_Description of the task_
Each line in the entries that has the word "lime" has to be copied.

(Coordinate-based change listings)
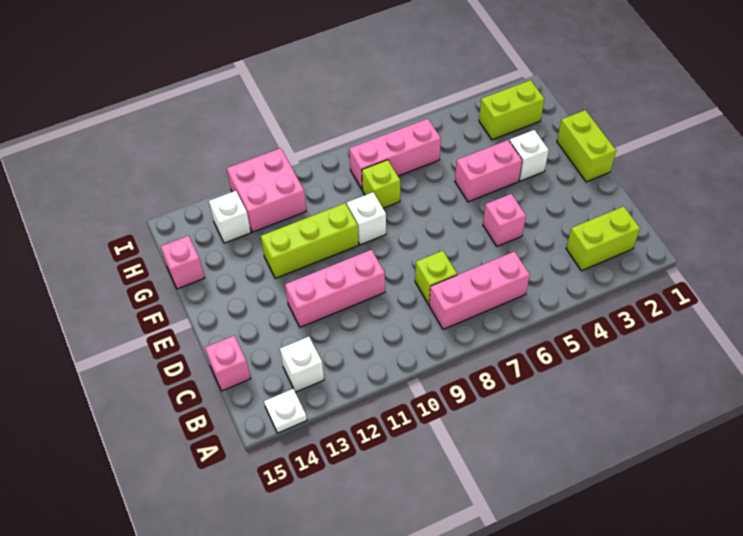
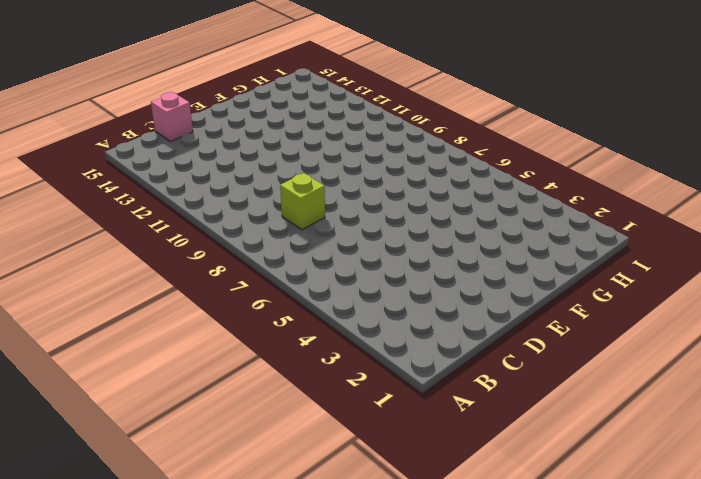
none -> white 1x1 plate [264,389,307,433]
none -> lime 1x2 brick [566,206,640,271]
none -> pink 1x3 brick [429,252,530,329]

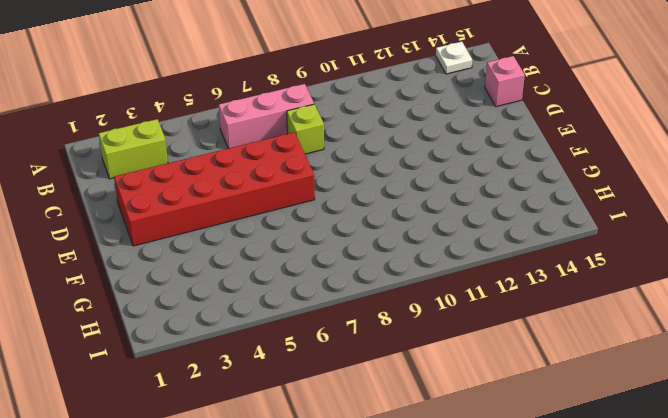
red 2x6 brick [114,132,315,246] -> pink 1x1 brick [483,194,526,246]
none -> white 1x1 brick [280,337,324,392]
none -> pink 1x3 brick [285,250,385,327]
none -> lime 1x2 brick [557,110,616,182]

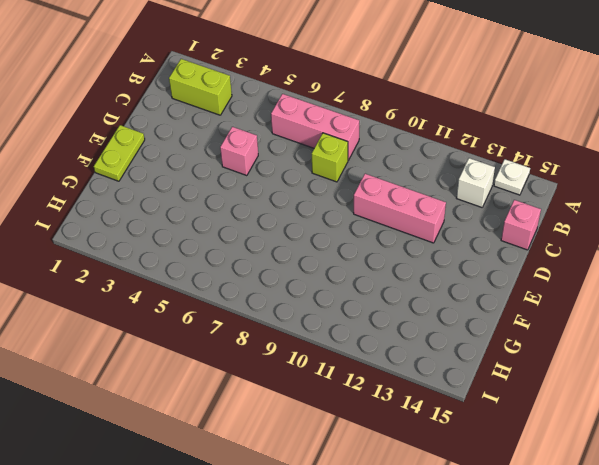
lime 1x2 plate [94,125,145,181] -> lime 1x2 brick [557,110,616,182]
none -> white 1x1 brick [510,130,549,181]
none -> pink 1x2 brick [455,140,522,202]
none -> white 1x1 brick [347,192,386,245]

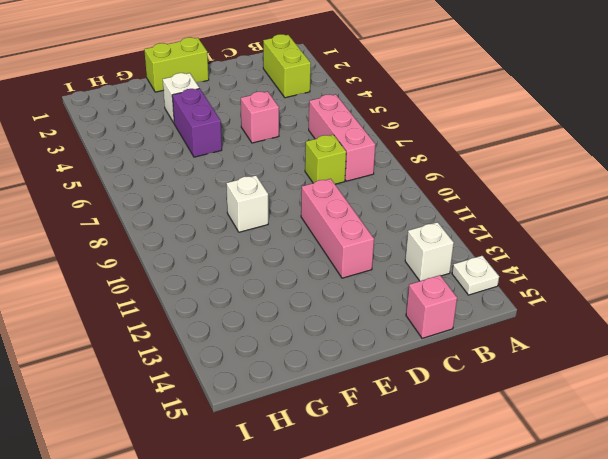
purple 1x2 brick [172,89,222,157] -> pink 1x2 brick [455,140,522,202]
none -> lime 1x3 brick [261,203,359,278]
none -> lime 1x1 brick [362,160,400,208]
none -> pink 1x1 brick [161,236,205,289]

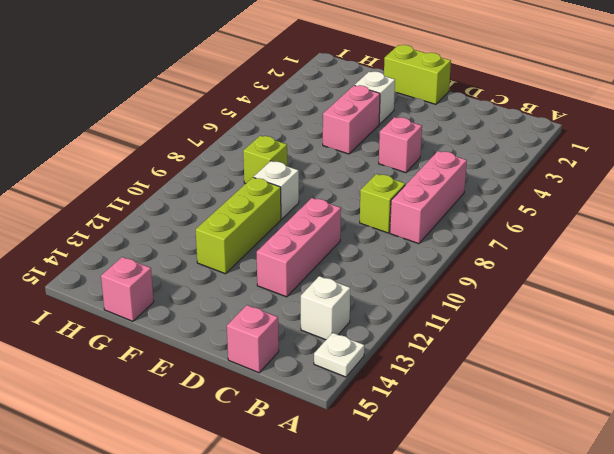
none -> lime 1x2 brick [566,206,640,271]
none -> lime 1x2 brick [479,80,544,140]
none -> pink 1x3 brick [349,119,441,189]

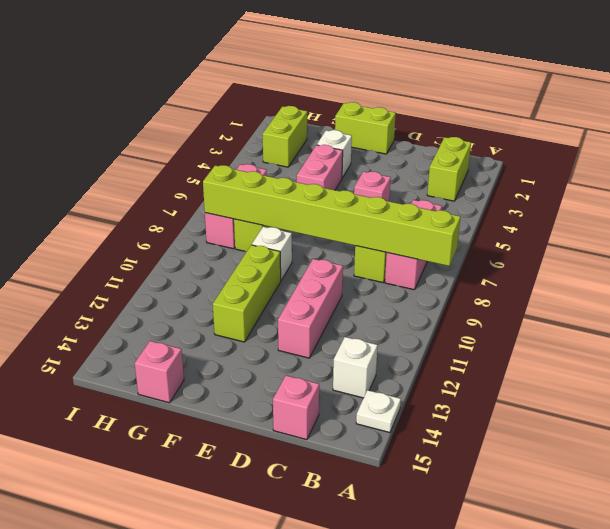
lime 1x8 brick [203,165,460,266] -> none
none -> pink 2x2 brick [227,148,306,232]
none -> white 1x1 brick [209,191,251,243]

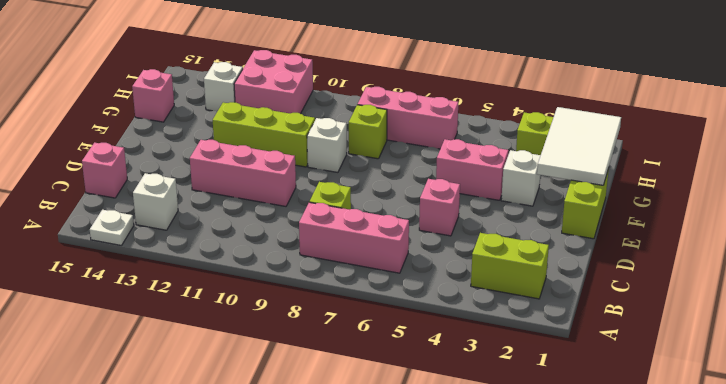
white 2x3 tile [537,107,621,185] -> none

_Result of the exercise_
none -> lime 1x2 brick [566,206,640,271]
none -> lime 1x2 brick [557,110,616,182]
lime 1x2 plate [94,125,145,181] -> lime 1x2 brick [557,110,616,182]
none -> lime 1x3 brick [261,203,359,278]
none -> lime 1x1 brick [362,160,400,208]
none -> lime 1x2 brick [566,206,640,271]
none -> lime 1x2 brick [479,80,544,140]
lime 1x8 brick [203,165,460,266] -> none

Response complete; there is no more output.